#### What is expected
Transcribe the entries exactly as given and skip whatever images they hold.

[[ Data in this exercise open ]]

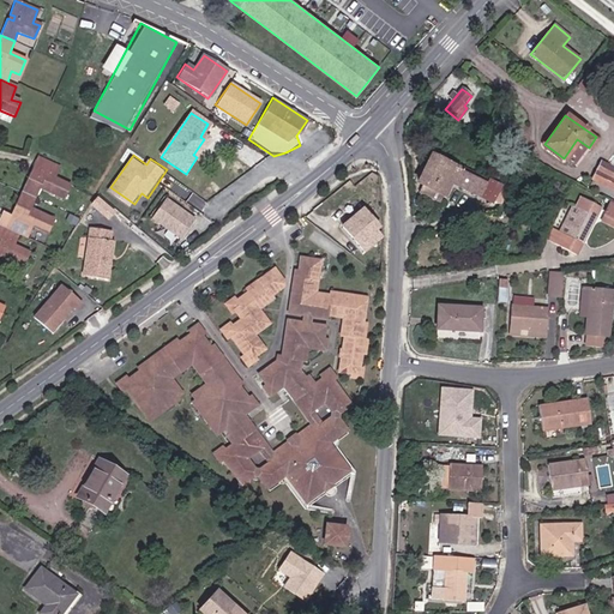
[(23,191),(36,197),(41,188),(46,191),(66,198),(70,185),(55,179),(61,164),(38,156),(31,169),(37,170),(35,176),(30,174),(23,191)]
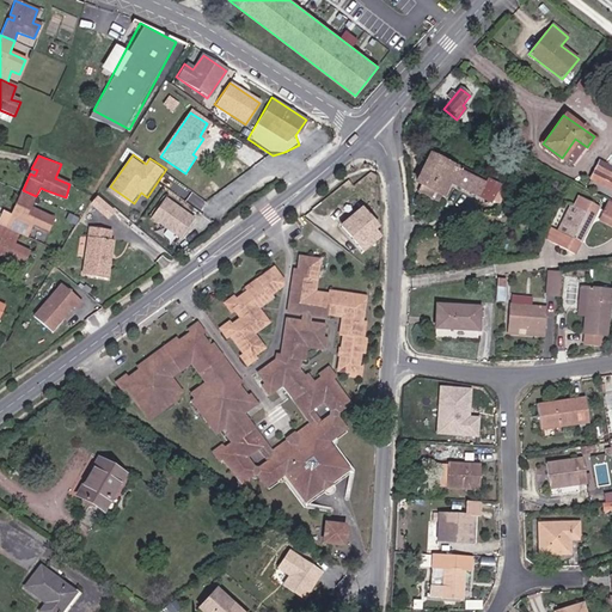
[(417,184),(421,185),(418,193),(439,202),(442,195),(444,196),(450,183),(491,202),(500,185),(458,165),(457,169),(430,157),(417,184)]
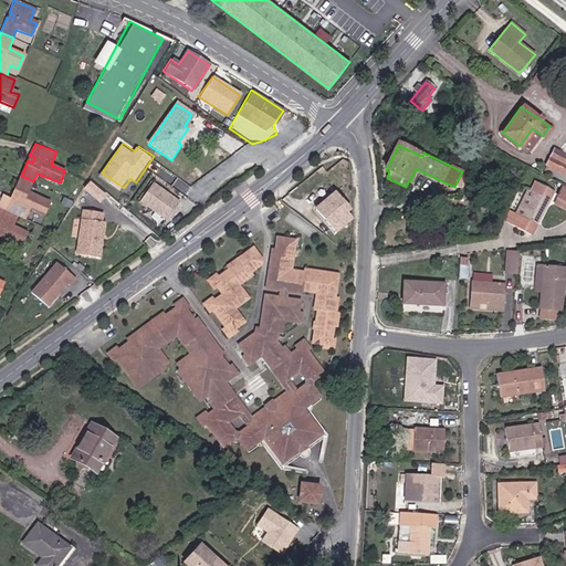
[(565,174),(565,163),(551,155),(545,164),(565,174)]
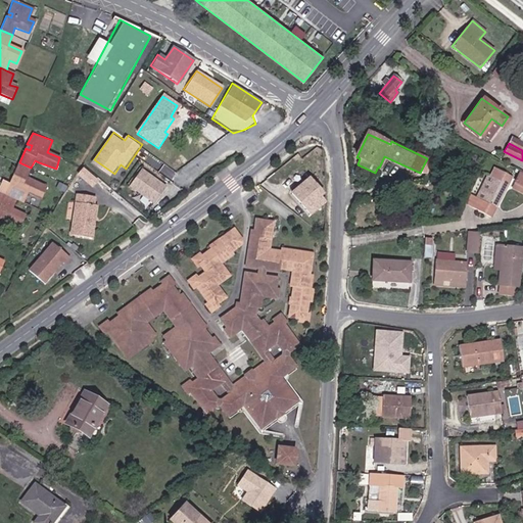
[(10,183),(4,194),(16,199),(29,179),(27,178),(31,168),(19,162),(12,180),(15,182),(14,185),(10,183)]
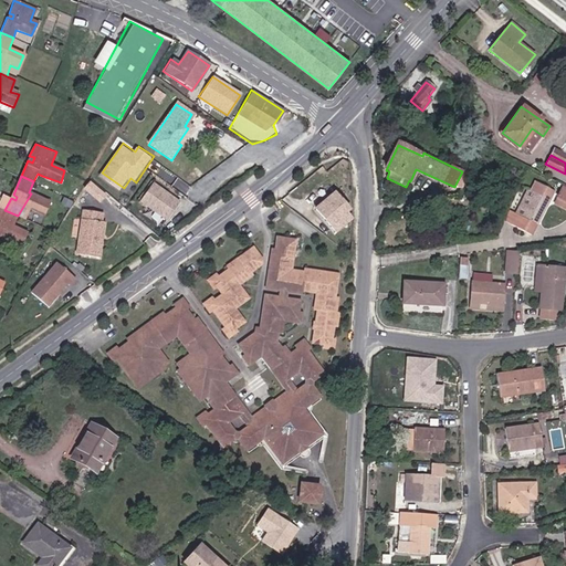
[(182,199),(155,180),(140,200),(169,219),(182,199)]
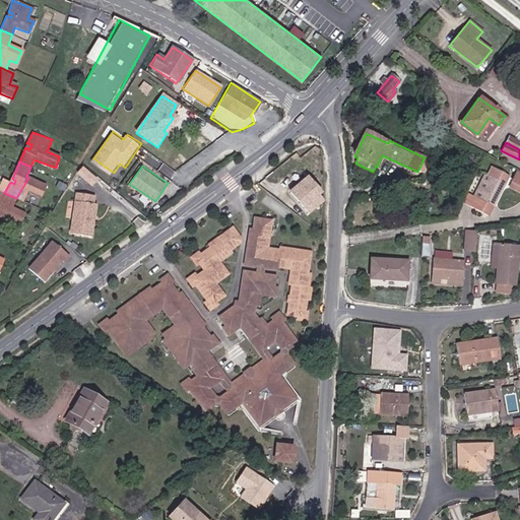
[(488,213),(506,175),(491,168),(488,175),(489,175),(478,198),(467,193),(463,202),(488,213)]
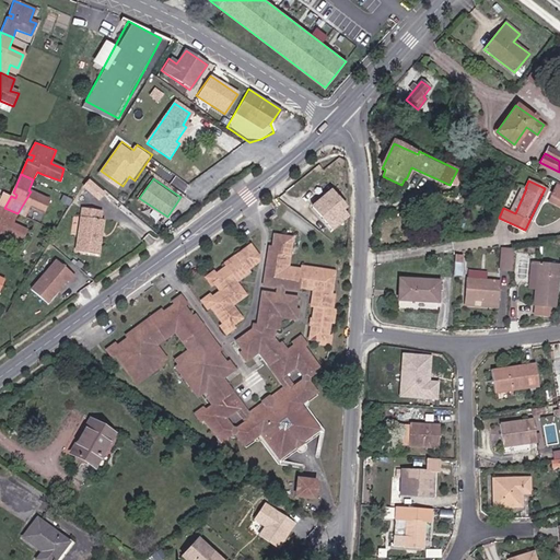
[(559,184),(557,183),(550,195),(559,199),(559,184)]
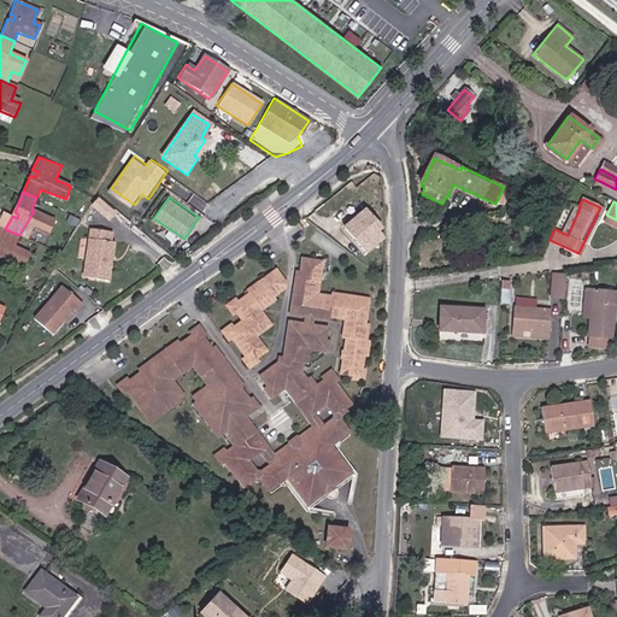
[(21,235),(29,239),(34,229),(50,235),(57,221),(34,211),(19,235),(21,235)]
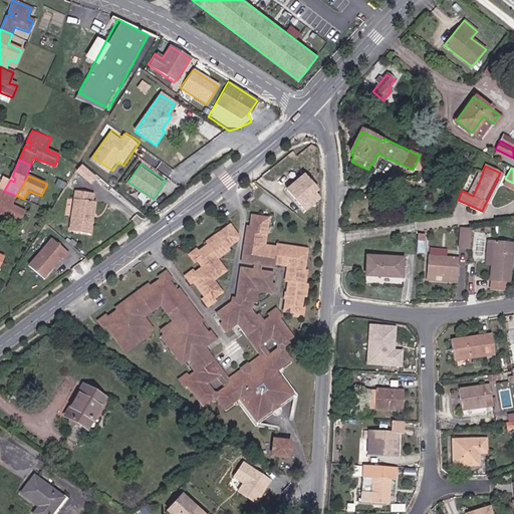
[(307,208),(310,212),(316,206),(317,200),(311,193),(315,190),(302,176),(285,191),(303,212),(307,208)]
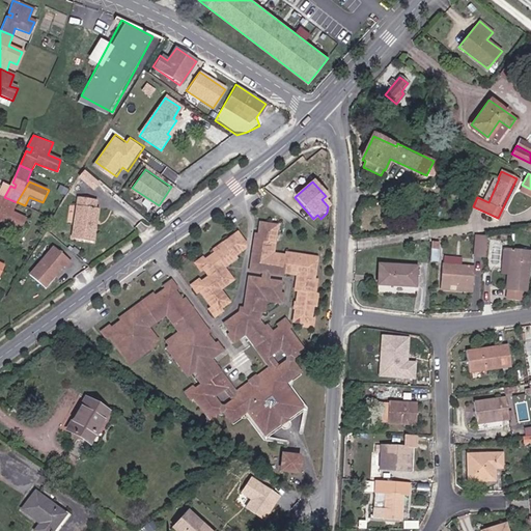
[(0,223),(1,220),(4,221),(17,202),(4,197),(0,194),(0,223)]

[[ Data in this exercise closed ]]

#### Written solution
[(23,191),(36,197),(41,188),(46,191),(66,198),(70,185),(55,179),(61,164),(38,156),(31,169),(37,170),(35,176),(30,174),(23,191)]
[(417,184),(421,185),(418,193),(439,202),(442,195),(444,196),(450,183),(491,202),(500,185),(458,165),(457,169),(430,157),(417,184)]
[(565,174),(565,163),(551,155),(545,164),(565,174)]
[(10,183),(4,194),(16,199),(29,179),(27,178),(31,168),(19,162),(12,180),(15,182),(14,185),(10,183)]
[(182,199),(155,180),(140,200),(169,219),(182,199)]
[(488,213),(506,175),(491,168),(488,175),(489,175),(478,198),(467,193),(463,202),(488,213)]
[(559,184),(557,183),(550,195),(559,199),(559,184)]
[(21,235),(29,239),(34,229),(50,235),(57,221),(34,211),(19,235),(21,235)]
[(307,208),(310,212),(316,206),(317,200),(311,193),(315,190),(302,176),(285,191),(303,212),(307,208)]
[(0,223),(1,220),(4,221),(17,202),(4,197),(0,194),(0,223)]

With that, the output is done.